> TASK
Please rewrite the lines from the line with "This is a 0.2" up to and including the last line of the items as a JSON list of strings, one string per line, with blank lines left out.

============

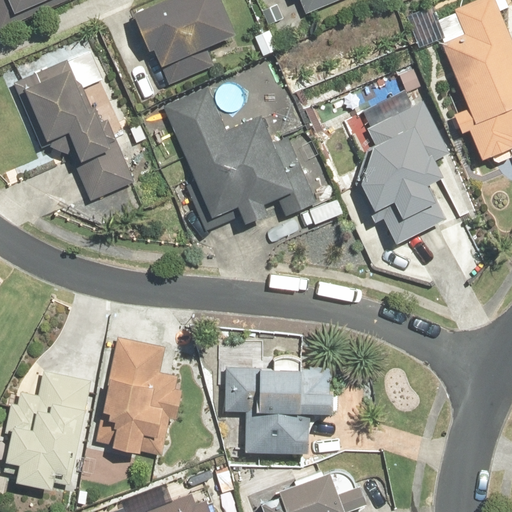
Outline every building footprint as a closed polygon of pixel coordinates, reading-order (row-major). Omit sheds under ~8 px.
[(66,0),(0,0),(0,29),(68,2),(66,0)] [(164,0),(123,17),(132,37),(139,55),(144,53),(152,71),(157,69),(164,86),(210,67),(203,50),(228,39),(226,33),(233,31),(219,0),(164,0)] [(295,0),(302,15),(339,0),(295,0)] [(460,36),(436,46),(458,112),(445,117),(449,128),(454,137),(461,133),(474,163),(509,149),(511,157),(511,63),(490,0),(476,0),(450,11),(460,36)] [(103,121),(97,124),(90,107),(88,108),(78,86),(72,81),(64,62),(10,84),(36,148),(46,144),(46,152),(67,161),(84,203),(131,184),(103,121)] [(206,91),(161,109),(202,221),(229,211),(235,229),(259,219),(255,208),(274,201),(280,217),(312,206),(287,137),(268,144),(258,117),(221,132),(206,91)] [(371,212),(387,247),(438,222),(421,187),(432,182),(425,166),(444,156),(418,103),(363,131),(370,147),(362,151),(350,187),(363,216),(371,212)] [(184,372),(166,368),(170,343),(121,333),(101,438),(169,451),(176,413),(184,415),(190,386),(181,384),(184,372)] [(320,448),(321,409),(344,409),(344,400),(344,382),(340,382),(340,360),(319,360),(318,362),(315,362),(315,358),(311,358),(311,350),(306,350),(302,350),(298,350),(294,350),(291,350),(289,350),(286,350),(284,350),(282,350),(282,361),(272,360),(268,360),(231,360),(231,366),(227,365),(227,376),(226,411),(250,411),(249,447),(310,448),(320,448)] [(22,401),(15,400),(9,430),(16,432),(14,438),(18,439),(15,455),(29,457),(25,475),(63,483),(64,478),(76,480),(83,443),(88,443),(96,401),(92,400),(96,376),(48,366),(43,391),(25,388),(22,401)] [(271,496),(264,503),(267,511),(358,511),(355,502),(380,493),(377,484),(373,474),(352,482),(342,462),(291,481),(294,487),(271,496)] [(222,511),(215,493),(201,499),(197,488),(153,506),(153,508),(144,511),(133,511),(128,500),(100,511),(222,511)]
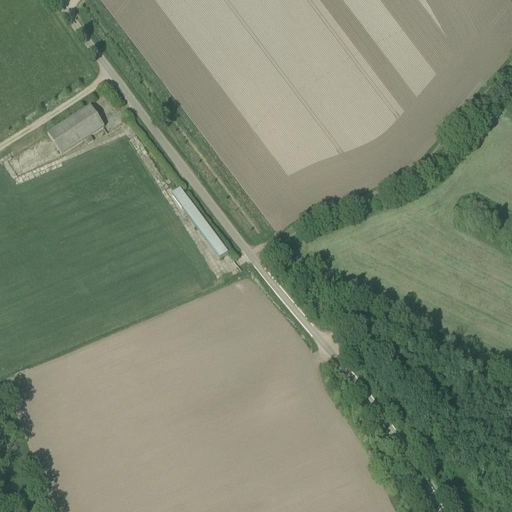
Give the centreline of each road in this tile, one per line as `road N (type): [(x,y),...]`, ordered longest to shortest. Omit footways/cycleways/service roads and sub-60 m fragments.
road 1 (unclassified): [(445,511),(413,457),(251,257),(61,0)]
road 2 (track): [(511,65),(420,177),(251,257)]
road 3 (track): [(511,394),(379,325),(350,325),(325,345)]
road 4 (track): [(111,73),(0,153)]
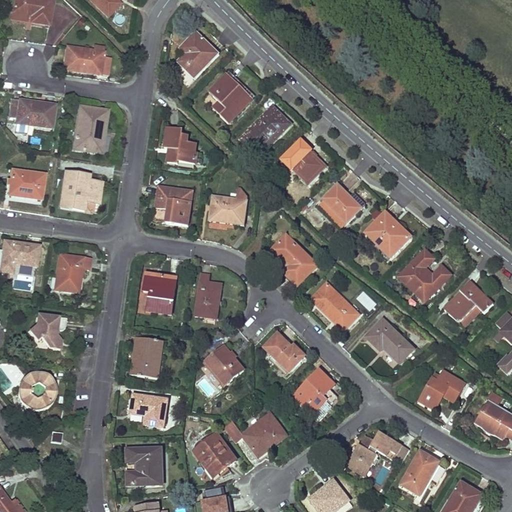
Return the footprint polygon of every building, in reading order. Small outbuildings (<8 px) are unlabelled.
[(50,27),(54,3),(37,0),(17,0),(15,13),(30,17),(31,15),(35,15),(33,24),(40,25),(50,27)] [(115,0),(90,0),(109,18),(114,13),(121,5),(115,0)] [(210,46),(197,33),(184,48),(189,53),(186,56),(179,64),(196,80),(217,58),(208,48),(210,46)] [(219,56),(210,46),(208,48),(217,58),(219,56)] [(189,53),(184,48),(181,51),(186,56),(189,53)] [(96,54),(69,49),(67,63),(66,71),(74,72),(74,70),(84,72),(84,70),(101,73),(101,77),(109,78),(111,60),(104,58),(105,55),(96,54)] [(237,80),(230,74),(211,94),(220,103),(227,110),(221,116),(229,124),(254,100),(241,87),(235,81),(237,80)] [(25,102),(14,101),(11,119),(18,120),(18,124),(52,129),(56,110),(32,106),(32,104),(25,102)] [(227,110),(220,103),(214,109),(221,116),(227,110)] [(105,133),(109,113),(82,109),(75,151),(95,154),(98,132),(105,133)] [(291,126),(273,109),(242,141),(251,150),(255,146),(263,154),(291,126)] [(184,132),(169,130),(167,142),(166,149),(175,151),(175,155),(170,154),(169,165),(180,166),(180,164),(196,166),(198,155),(196,155),(197,146),(189,145),(190,137),(183,137),(184,132)] [(104,142),(105,133),(98,132),(95,154),(102,155),(104,142)] [(312,154),(301,144),(284,162),(309,186),(326,168),(312,154)] [(263,154),(255,146),(251,150),(259,158),(263,154)] [(41,201),(45,177),(14,172),(12,181),(8,180),(7,186),(11,186),(10,196),(29,199),(41,201)] [(85,177),(67,174),(61,209),(85,212),(86,205),(89,205),(89,203),(100,204),(101,194),(103,186),(84,183),(85,177)] [(343,192),(338,187),(324,202),(348,225),(365,207),(351,193),(348,197),(343,192)] [(189,227),(194,194),(160,189),(157,210),(169,212),(168,224),(189,227)] [(238,202),(213,198),(210,222),(228,225),(244,228),(248,201),(242,191),(239,190),(238,202)] [(169,212),(157,210),(155,222),(168,224),(169,212)] [(390,218),(386,214),(367,234),(378,245),(373,249),(387,262),(410,238),(390,218)] [(317,268),(286,238),(273,252),(289,268),(284,273),(292,281),(298,287),(317,268)] [(20,246),(5,244),(0,273),(13,275),(14,265),(36,269),(39,249),(20,246)] [(430,256),(426,252),(401,278),(409,286),(411,285),(419,292),(417,294),(425,302),(451,277),(443,269),(434,278),(426,270),(434,260),(430,256)] [(90,271),(91,261),(62,257),(58,280),(61,281),(60,291),(75,293),(78,279),(81,280),(82,270),(90,271)] [(172,316),(177,281),(166,279),(147,276),(144,293),(152,294),(149,312),(172,316)] [(210,277),(202,276),(196,318),(205,319),(205,316),(217,318),(222,286),(209,285),(210,277)] [(473,287),(471,285),(463,294),(465,296),(473,287)] [(359,317),(328,286),(313,301),(325,313),(333,322),(335,319),(346,330),(359,317)] [(465,296),(463,294),(445,312),(460,326),(478,308),(481,311),(485,315),(493,307),(487,300),(473,287),(465,296)] [(481,311),(478,308),(460,326),(463,330),(481,311)] [(64,330),(65,321),(37,317),(35,328),(28,334),(35,343),(40,340),(47,349),(58,350),(59,344),(55,337),(55,331),(61,332),(64,330)] [(346,330),(335,319),(333,322),(344,332),(346,330)] [(413,351),(384,322),(367,338),(380,352),(385,347),(387,350),(386,352),(399,365),(413,351)] [(511,337),(504,330),(500,334),(511,345),(511,337)] [(293,349),(278,335),(274,340),(265,349),(289,373),(305,357),(295,347),(293,349)] [(163,344),(138,340),(135,360),(132,376),(158,380),(163,344)] [(234,359),(226,349),(206,365),(225,388),(244,371),(234,359)] [(507,381),(511,375),(511,352),(496,371),(507,381)] [(225,388),(206,365),(202,369),(220,391),(225,388)] [(328,380),(320,372),(294,398),(313,417),(328,402),(324,398),(330,393),(335,387),(328,380)] [(52,385),(50,382),(47,380),(44,377),(41,376),(37,375),(33,375),(30,376),(26,378),(23,380),(21,383),(19,386),(18,389),(17,393),(17,397),(18,400),(20,404),(22,407),(25,409),(29,411),(32,412),(36,412),(40,412),(43,410),(46,408),(49,406),(51,403),(53,400),(54,396),(54,392),(53,389),(52,385)] [(441,380),(437,377),(421,403),(427,407),(431,410),(440,396),(444,398),(454,404),(465,387),(445,375),(441,380)] [(337,400),(330,393),(324,398),(328,402),(331,405),(337,400)] [(444,398),(440,396),(431,410),(435,413),(444,398)] [(164,429),(168,402),(134,397),(132,408),(131,415),(147,418),(146,426),(164,429)] [(331,405),(328,402),(313,417),(318,422),(333,406),(331,405)] [(511,417),(489,403),(475,427),(483,431),(487,436),(492,438),(497,439),(503,442),(506,438),(510,431),(511,432),(511,417)] [(285,435),(270,415),(243,437),(244,439),(259,459),(266,454),(264,451),(285,435)] [(225,428),(236,445),(244,439),(243,437),(233,423),(225,428)] [(354,455),(348,467),(365,477),(370,467),(373,468),(378,458),(376,457),(378,453),(393,461),(401,447),(380,434),(375,443),(370,440),(364,449),(359,446),(354,455)] [(60,445),(61,436),(52,435),(50,443),(60,445)] [(287,438),(285,435),(264,451),(266,454),(276,446),(287,438)] [(234,465),(214,438),(195,454),(208,472),(213,469),(219,477),(226,471),(234,465)] [(401,447),(393,461),(401,466),(410,452),(401,447)] [(128,486),(162,486),(162,452),(127,452),(127,464),(139,464),(139,476),(128,475),(128,486)] [(421,454),(402,486),(420,497),(428,483),(436,488),(447,470),(439,466),(439,465),(432,460),(421,454)] [(219,477),(213,469),(208,472),(214,480),(219,477)] [(336,511),(349,503),(334,483),(323,492),(311,501),(318,511),(336,511)] [(470,491),(462,485),(445,511),(473,511),(481,500),(469,493),(470,491)] [(0,511),(20,511),(17,508),(13,502),(8,505),(0,494),(0,511)] [(232,511),(230,498),(195,504),(196,511),(232,511)]
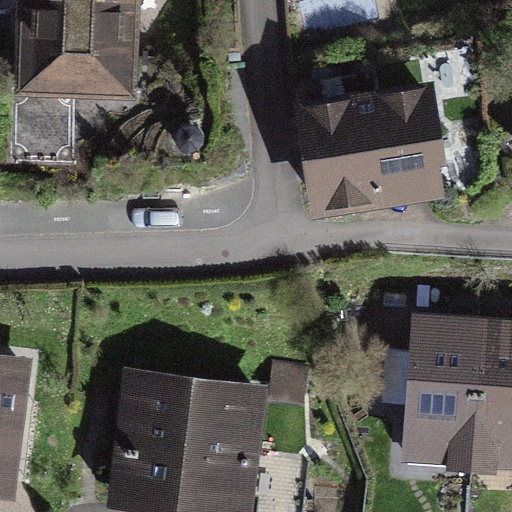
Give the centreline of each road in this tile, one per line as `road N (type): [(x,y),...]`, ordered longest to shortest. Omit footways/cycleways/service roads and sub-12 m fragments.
road 1 (residential): [(0,260),(270,254)]
road 2 (residential): [(270,254),(262,0)]
road 3 (residential): [(270,254),(442,243),(511,248)]
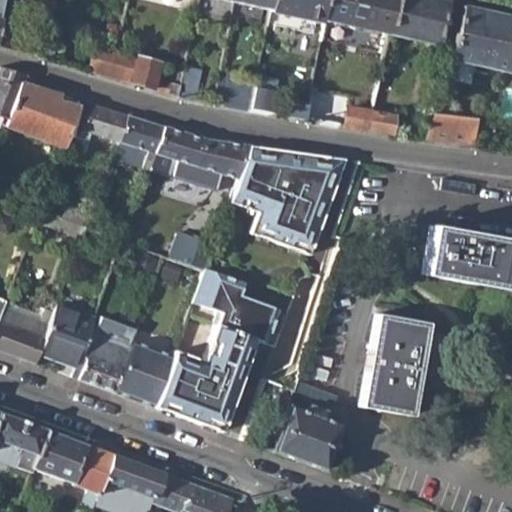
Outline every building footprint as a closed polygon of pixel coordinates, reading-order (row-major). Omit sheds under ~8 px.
[(234,0),(233,5),(270,13),(272,0),(234,0)] [(323,0),(272,0),(270,13),(318,24),(323,0)] [(329,0),(325,21),(386,35),(393,0),(329,0)] [(436,36),(451,40),(461,6),(435,0),(393,0),(386,35),(434,45),(436,36)] [(446,58),(511,73),(511,16),(461,6),(451,40),(446,58)] [(13,26),(0,22),(0,45),(7,48),(13,26)] [(22,52),(41,57),(48,30),(29,24),(22,52)] [(41,57),(51,60),(53,52),(58,27),(49,25),(48,30),(41,57)] [(85,71),(109,78),(116,51),(94,44),(85,71)] [(109,78),(130,84),(137,57),(116,51),(109,78)] [(60,54),(53,52),(51,60),(57,62),(60,54)] [(158,64),(137,57),(130,84),(151,90),(158,64)] [(60,150),(69,128),(76,108),(51,100),(53,93),(20,82),(22,74),(0,68),(0,119),(5,121),(2,129),(60,150)] [(256,75),(254,85),(249,111),(270,114),(276,79),(256,75)] [(211,104),(249,111),(254,85),(217,76),(211,104)] [(157,92),(175,97),(178,89),(160,83),(157,92)] [(286,117),(302,120),(306,104),(289,99),(286,117)] [(69,128),(114,143),(123,116),(78,101),(76,108),(69,128)] [(343,127),(366,131),(370,111),(347,107),(343,127)] [(393,116),(370,111),(366,131),(389,135),(393,116)] [(423,141),(471,146),(474,118),(431,113),(423,141)] [(139,168),(145,170),(159,128),(123,116),(114,143),(135,149),(145,152),(139,168)] [(210,173),(236,178),(247,147),(199,141),(159,128),(145,170),(164,176),(169,160),(210,173)] [(132,160),(135,149),(114,143),(111,152),(132,160)] [(341,160),(247,147),(236,178),(226,204),(254,214),(247,234),(306,256),(341,160)] [(33,222),(74,235),(80,238),(84,229),(80,227),(38,212),(33,222)] [(418,275),(511,291),(511,242),(464,233),(467,219),(459,218),(453,217),(450,231),(428,227),(418,275)] [(87,218),(84,229),(103,236),(105,226),(87,218)] [(73,259),(80,238),(74,235),(66,256),(73,259)] [(172,262),(201,271),(201,270),(205,259),(176,248),(172,262)] [(240,285),(201,270),(201,271),(185,316),(213,326),(200,363),(171,352),(170,355),(151,407),(218,433),(252,341),(262,346),(275,311),(236,296),(240,285)] [(40,352),(74,365),(87,327),(92,316),(58,303),(49,326),(40,352)] [(0,351),(35,364),(40,352),(49,326),(2,309),(0,313),(0,351)] [(353,406),(404,416),(421,324),(370,314),(358,381),(353,406)] [(70,377),(110,393),(129,341),(133,331),(92,316),(87,327),(74,365),(70,377)] [(110,393),(151,407),(170,355),(129,341),(110,393)] [(267,450),(320,470),(335,425),(316,417),(318,410),(302,404),(299,411),(283,404),(267,450)] [(28,473),(29,470),(44,431),(0,414),(0,441),(13,446),(7,464),(28,473)] [(29,470),(95,494),(101,478),(109,455),(44,431),(29,470)] [(0,461),(7,464),(13,446),(0,441),(0,461)] [(161,475),(109,455),(101,478),(143,494),(153,497),(161,475)] [(222,511),(227,499),(161,475),(153,497),(150,504),(172,511),(222,511)] [(120,499),(138,506),(143,494),(101,478),(95,494),(93,498),(117,506),(120,499)] [(88,511),(93,498),(81,493),(77,506),(88,511)] [(148,509),(150,504),(153,497),(143,494),(138,506),(148,509)]
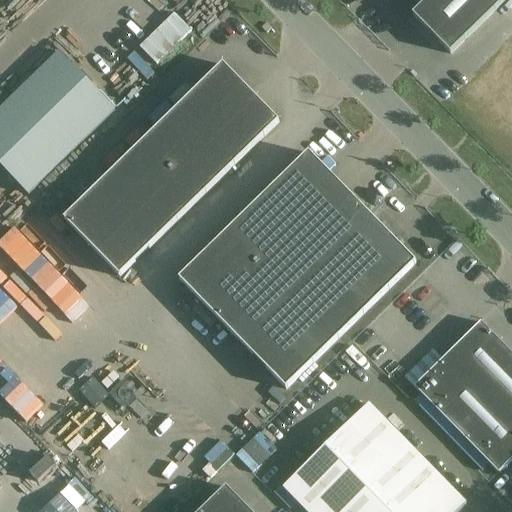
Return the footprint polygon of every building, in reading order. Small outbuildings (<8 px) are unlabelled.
[(505,0),(428,0),(412,16),(450,55),(505,0)] [(174,14),(139,48),(156,65),(191,32),(174,14)] [(58,53),(0,109),(0,166),(28,195),(114,111),(58,53)] [(120,278),(278,123),(223,65),(64,221),(120,278)] [(308,154),(179,280),(286,390),(415,263),(308,154)] [(511,354),(481,323),(414,388),(498,474),(511,460),(511,354)] [(282,488),(305,511),(458,511),(466,505),(368,405),(282,488)] [(249,511),(226,488),(200,511),(249,511)]
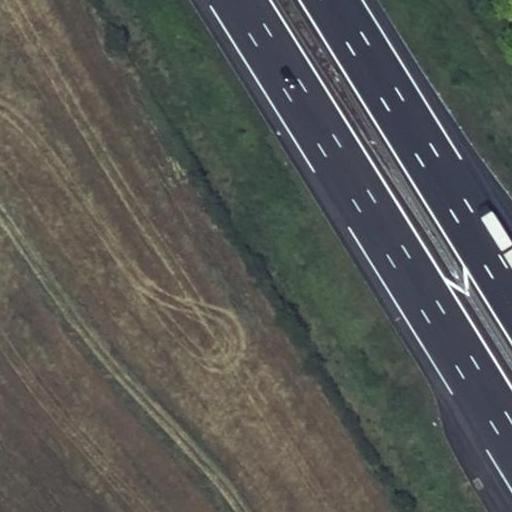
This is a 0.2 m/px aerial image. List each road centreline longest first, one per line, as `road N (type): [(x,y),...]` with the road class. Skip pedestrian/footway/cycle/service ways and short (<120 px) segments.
road 1 (motorway): [(234,0),(511,444)]
road 2 (track): [(240,511),(0,212)]
road 3 (motorway): [(511,292),(328,0)]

============

> REPLY TO THE TASK
[
  "This is a 0.2 m/px aerial image. List each road centreline longest first, one per line, as `road N (type): [(x,y),...]` with the road class. Skip pedestrian/footway/cycle/service ways and short (<120 px) segments.",
  "road 1 (motorway): [(234,0),(511,444)]",
  "road 2 (track): [(240,511),(0,212)]",
  "road 3 (motorway): [(511,292),(328,0)]"
]